> _TASK_: Give back the exact lines of the material below from the one containing "[(116,442),(135,470),(159,453),(140,424),(116,442)]" through the one containing "[(240,481),(233,488),(240,494),(246,489),(240,481)]", and no pictures.

> _AVAILABLE RECORDS_:
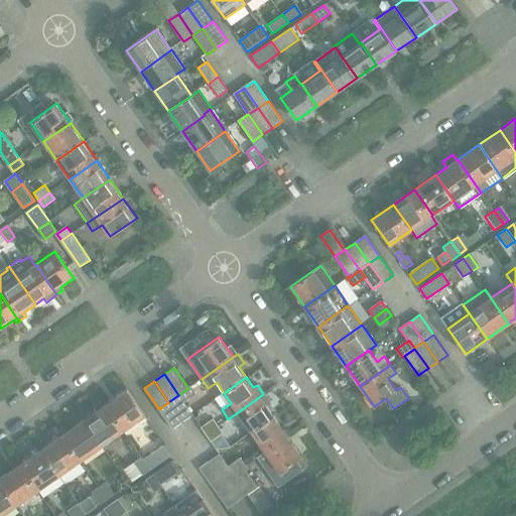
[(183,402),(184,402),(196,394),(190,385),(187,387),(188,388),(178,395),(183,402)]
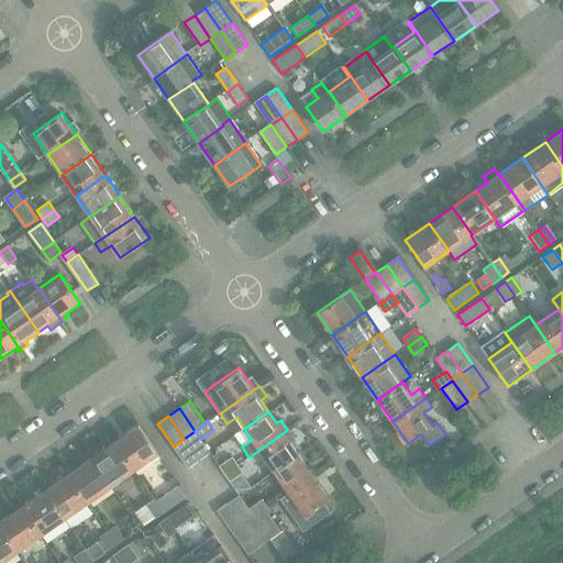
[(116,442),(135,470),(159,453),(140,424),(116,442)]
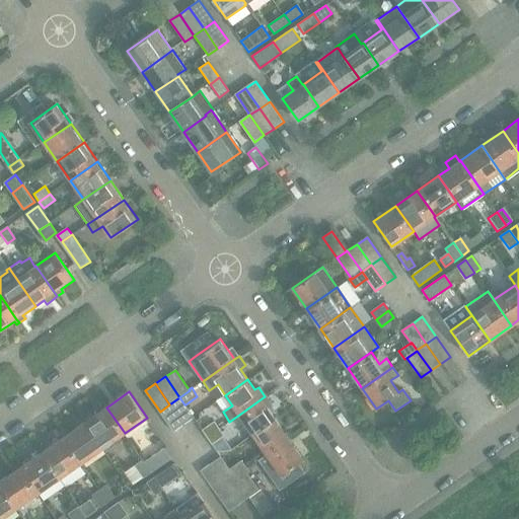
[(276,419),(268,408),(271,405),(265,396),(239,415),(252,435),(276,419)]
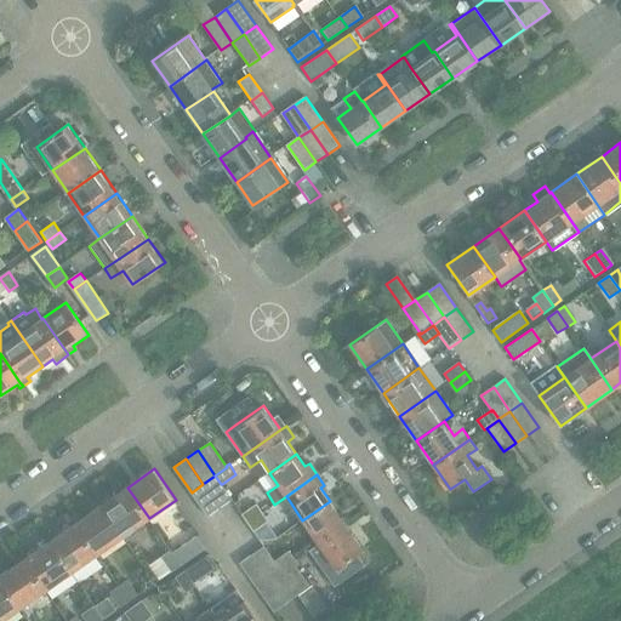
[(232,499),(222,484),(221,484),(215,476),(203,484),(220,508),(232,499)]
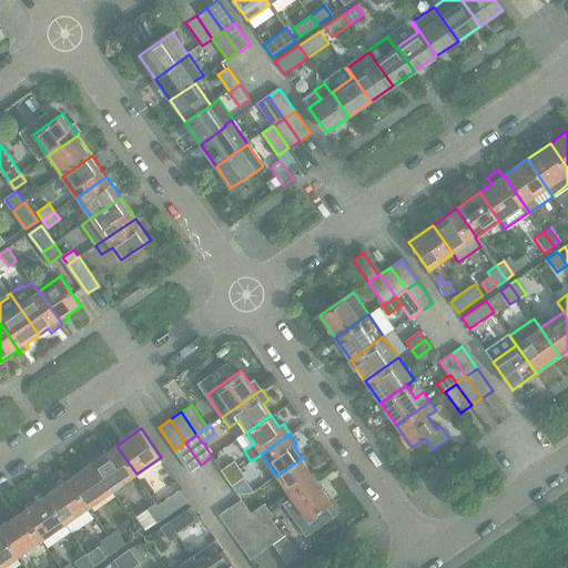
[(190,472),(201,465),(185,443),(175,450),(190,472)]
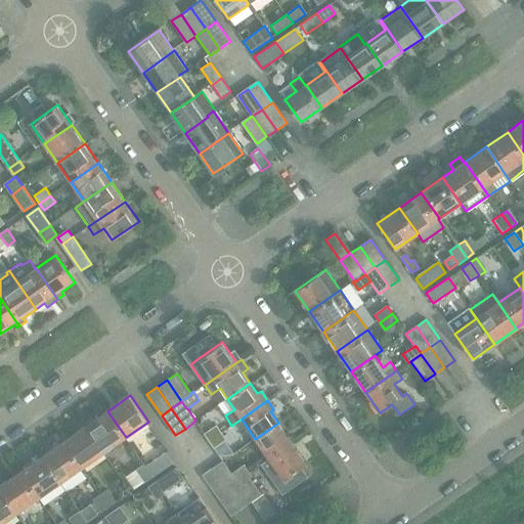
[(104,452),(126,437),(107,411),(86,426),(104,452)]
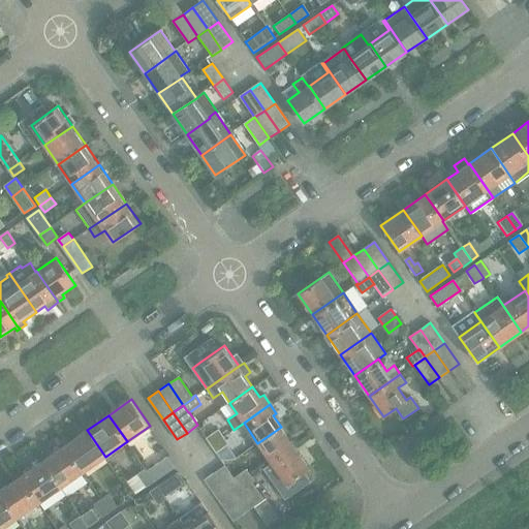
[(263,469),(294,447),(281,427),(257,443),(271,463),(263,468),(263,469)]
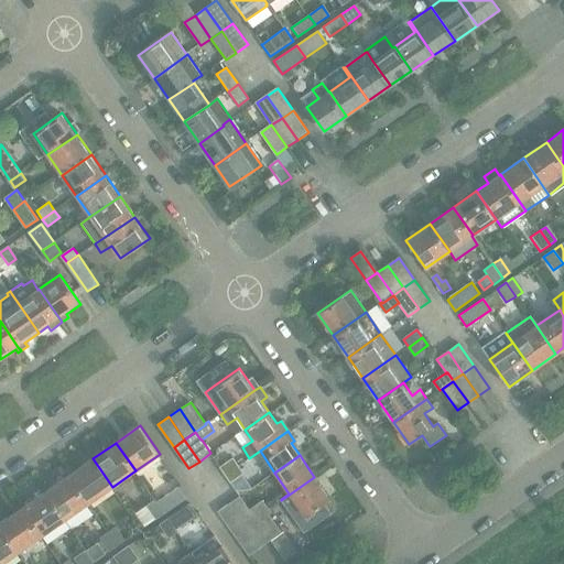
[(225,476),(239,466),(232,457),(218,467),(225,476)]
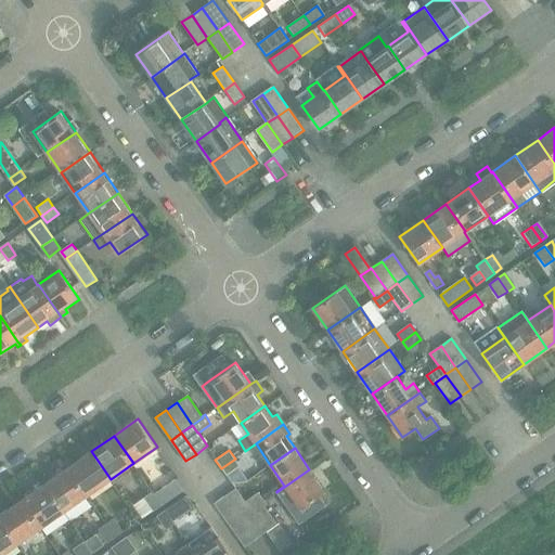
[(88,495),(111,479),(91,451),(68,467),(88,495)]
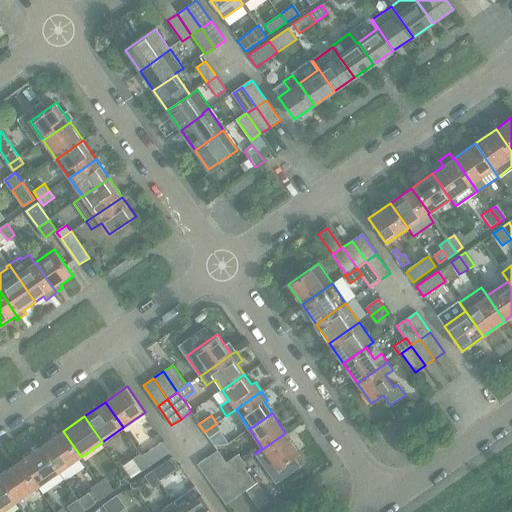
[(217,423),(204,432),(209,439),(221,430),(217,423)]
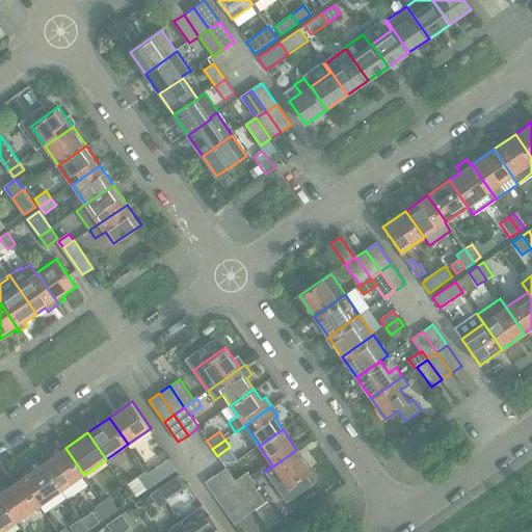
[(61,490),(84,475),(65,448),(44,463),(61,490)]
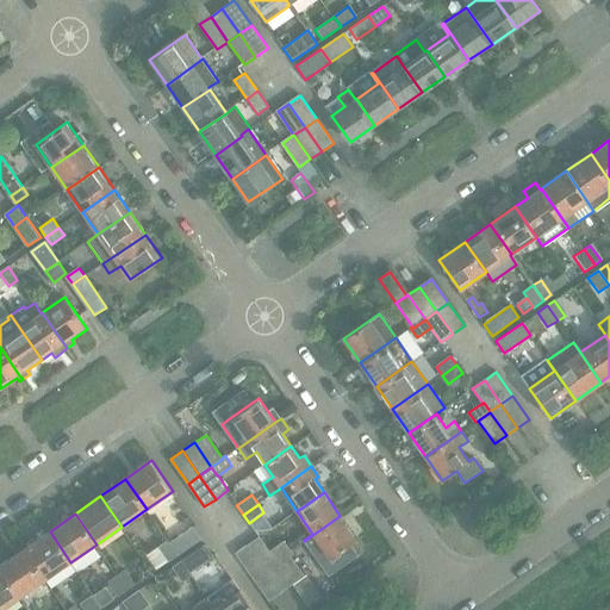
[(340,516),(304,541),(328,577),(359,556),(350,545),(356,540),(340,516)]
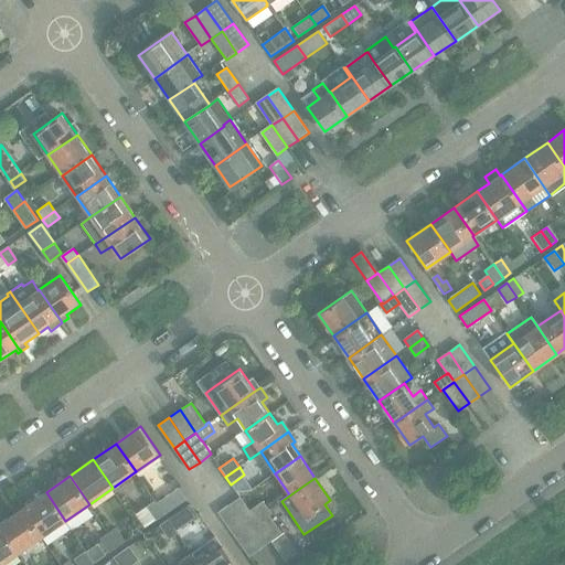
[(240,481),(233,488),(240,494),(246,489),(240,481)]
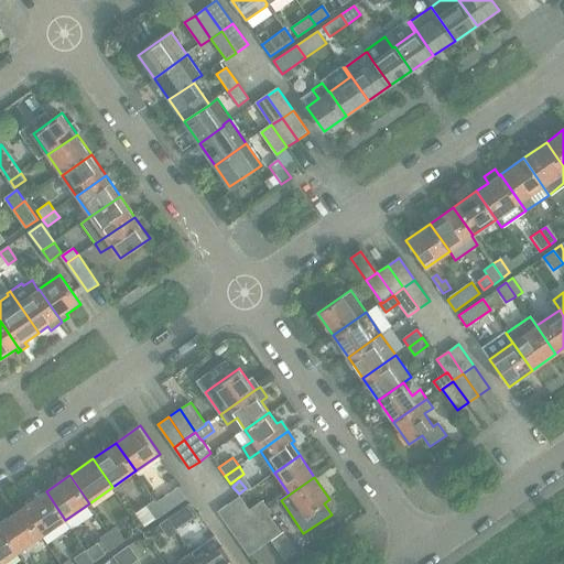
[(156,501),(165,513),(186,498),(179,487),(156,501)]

> _TASK RESPONSE_:
[(116,442),(135,470),(159,453),(140,424),(116,442)]
[(276,419),(268,408),(271,405),(265,396),(239,415),(252,435),(276,419)]
[(232,499),(222,484),(221,484),(215,476),(203,484),(220,508),(232,499)]
[(190,472),(201,465),(185,443),(175,450),(190,472)]
[(104,452),(126,437),(107,411),(86,426),(104,452)]
[(263,469),(294,447),(281,427),(257,443),(271,463),(263,468),(263,469)]
[(225,476),(239,466),(232,457),(218,467),(225,476)]
[(88,495),(111,479),(91,451),(68,467),(88,495)]
[(217,423),(204,432),(209,439),(221,430),(217,423)]
[(61,490),(84,475),(65,448),(44,463),(61,490)]
[(340,516),(304,541),(328,577),(359,556),(350,545),(356,540),(340,516)]
[(240,481),(233,488),(240,494),(246,489),(240,481)]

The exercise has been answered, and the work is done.